*THE PROBLEM*. Give again, word for word, every line below from the one that has "R2: 22k (n5, n6) -> none" through the one that has "TP1: none -> test point (n4)", both included, and no others.

*THE RECORDS*.
+ + + + +

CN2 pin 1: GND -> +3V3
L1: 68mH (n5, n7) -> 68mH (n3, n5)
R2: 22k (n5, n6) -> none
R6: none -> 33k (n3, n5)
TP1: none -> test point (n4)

+ + + + +

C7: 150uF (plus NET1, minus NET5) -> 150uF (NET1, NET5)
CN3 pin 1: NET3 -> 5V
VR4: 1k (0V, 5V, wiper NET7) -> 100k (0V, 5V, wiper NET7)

+ + + + +

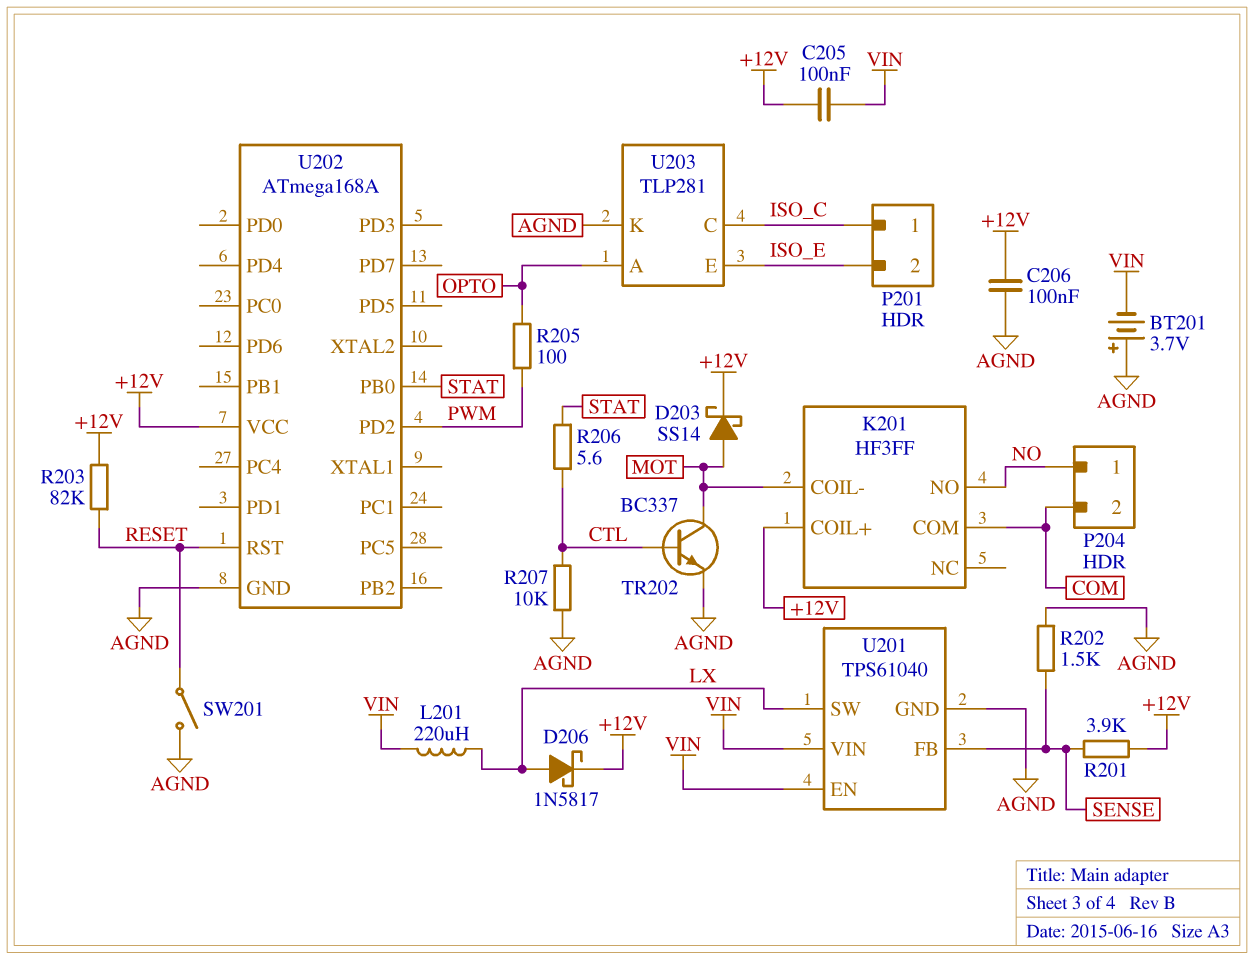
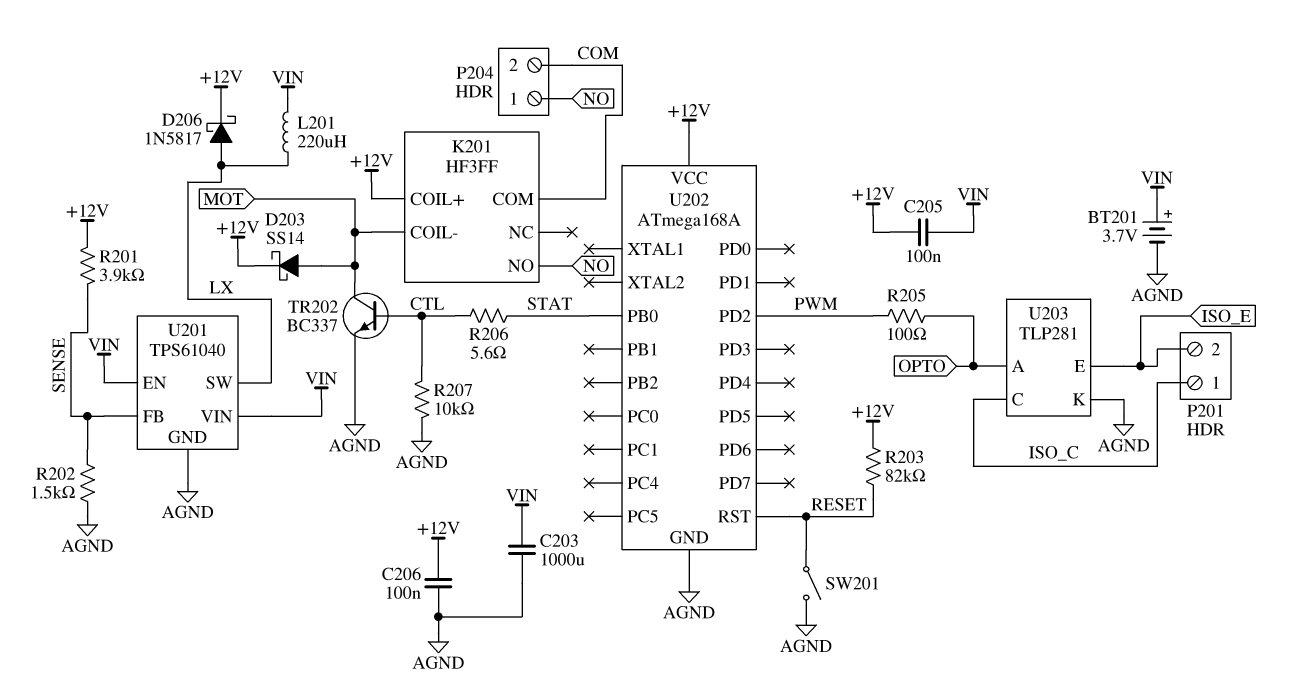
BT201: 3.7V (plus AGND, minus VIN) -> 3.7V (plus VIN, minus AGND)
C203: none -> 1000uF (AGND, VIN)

+ + + + +

*OUTPUT BELOW*.
R2: 22k (n5, n6) -> none
R6: none -> 33k (n3, n5)
TP1: none -> test point (n4)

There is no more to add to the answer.